(Stored data entries)
· · · · ·

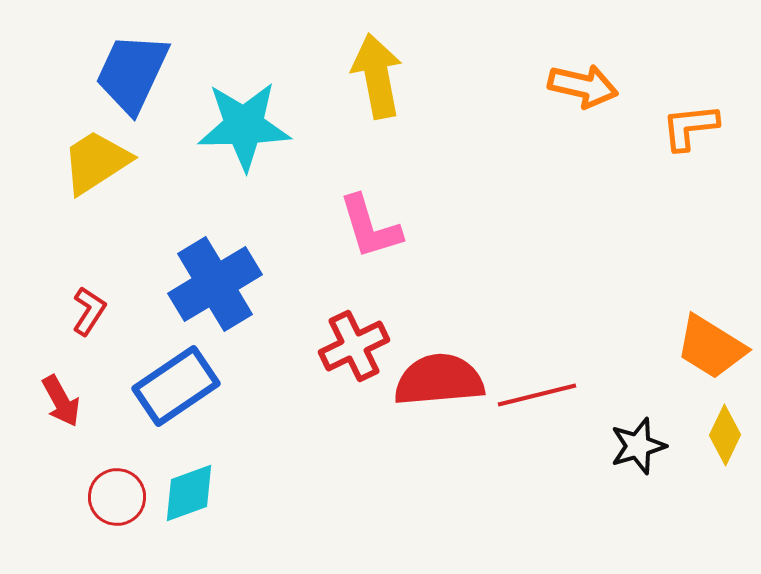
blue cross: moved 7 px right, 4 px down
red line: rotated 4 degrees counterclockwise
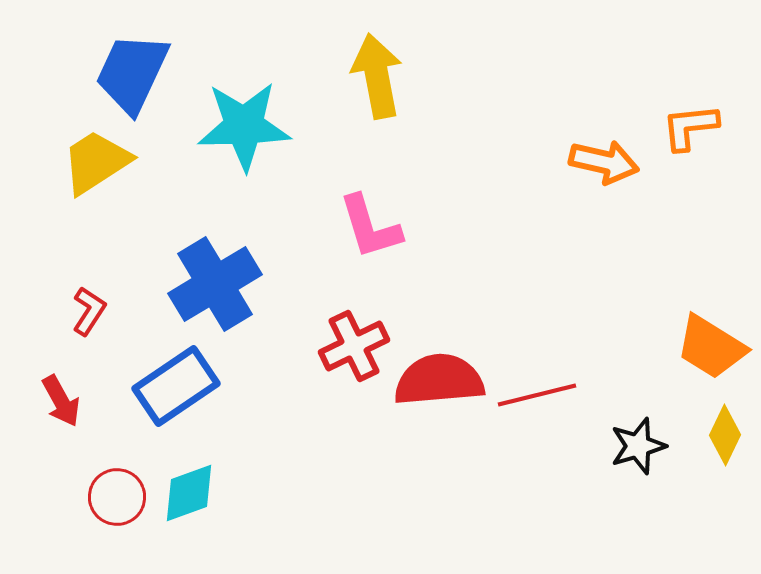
orange arrow: moved 21 px right, 76 px down
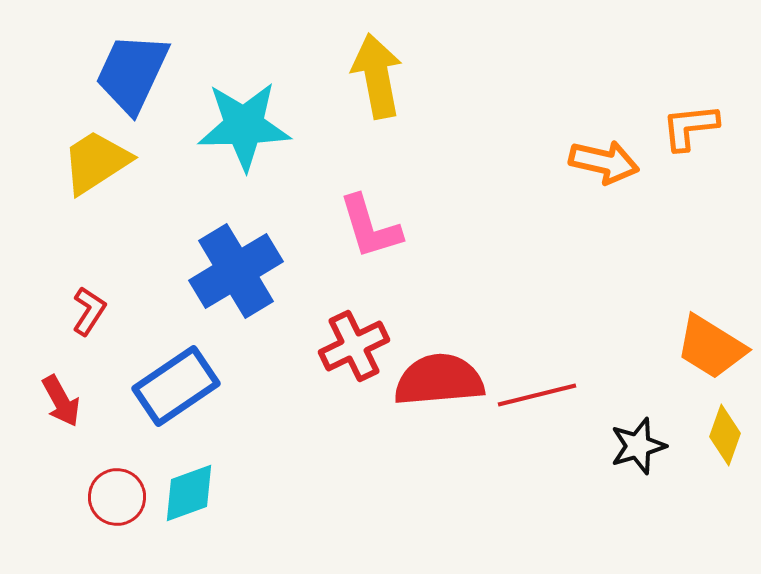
blue cross: moved 21 px right, 13 px up
yellow diamond: rotated 6 degrees counterclockwise
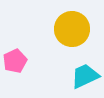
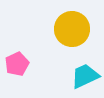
pink pentagon: moved 2 px right, 3 px down
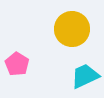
pink pentagon: rotated 15 degrees counterclockwise
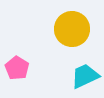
pink pentagon: moved 4 px down
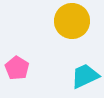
yellow circle: moved 8 px up
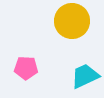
pink pentagon: moved 9 px right; rotated 30 degrees counterclockwise
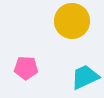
cyan trapezoid: moved 1 px down
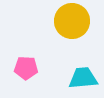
cyan trapezoid: moved 2 px left, 1 px down; rotated 20 degrees clockwise
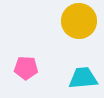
yellow circle: moved 7 px right
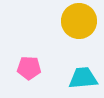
pink pentagon: moved 3 px right
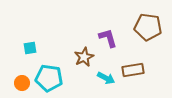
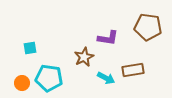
purple L-shape: rotated 115 degrees clockwise
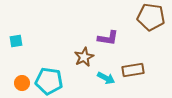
brown pentagon: moved 3 px right, 10 px up
cyan square: moved 14 px left, 7 px up
cyan pentagon: moved 3 px down
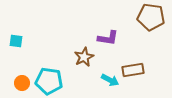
cyan square: rotated 16 degrees clockwise
cyan arrow: moved 4 px right, 2 px down
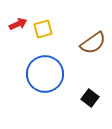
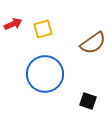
red arrow: moved 5 px left
black square: moved 2 px left, 3 px down; rotated 18 degrees counterclockwise
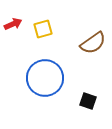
blue circle: moved 4 px down
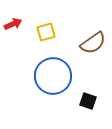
yellow square: moved 3 px right, 3 px down
blue circle: moved 8 px right, 2 px up
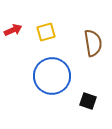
red arrow: moved 6 px down
brown semicircle: rotated 64 degrees counterclockwise
blue circle: moved 1 px left
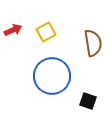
yellow square: rotated 12 degrees counterclockwise
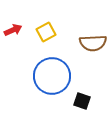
brown semicircle: rotated 96 degrees clockwise
black square: moved 6 px left
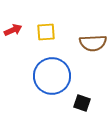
yellow square: rotated 24 degrees clockwise
black square: moved 2 px down
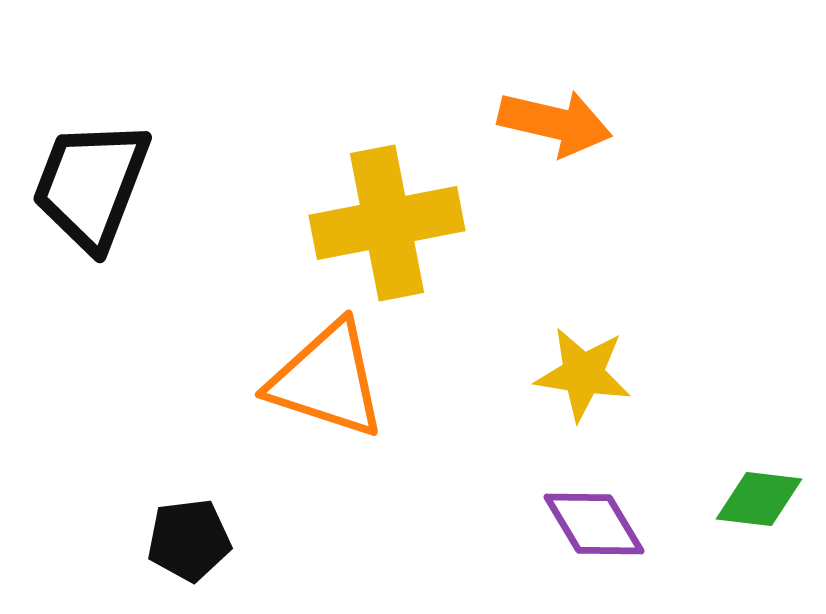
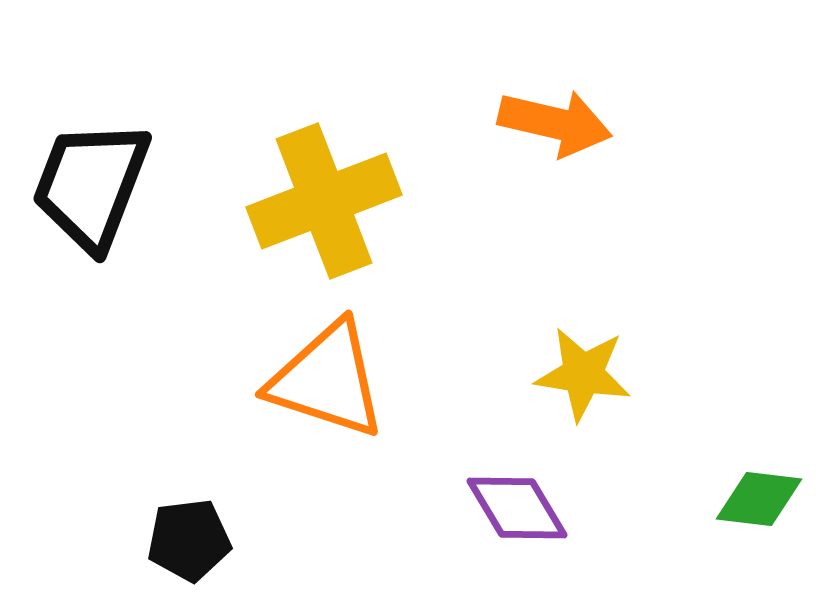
yellow cross: moved 63 px left, 22 px up; rotated 10 degrees counterclockwise
purple diamond: moved 77 px left, 16 px up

· · · · ·

#### EXERCISE AIM:
From the listing, select and copy each line that contains the word "pink". Case counts.

#### TASK RESPONSE:
pink pentagon: moved 2 px right, 3 px down
pink pentagon: rotated 15 degrees counterclockwise
pink pentagon: moved 4 px down
pink pentagon: moved 9 px right; rotated 30 degrees counterclockwise
pink pentagon: moved 3 px right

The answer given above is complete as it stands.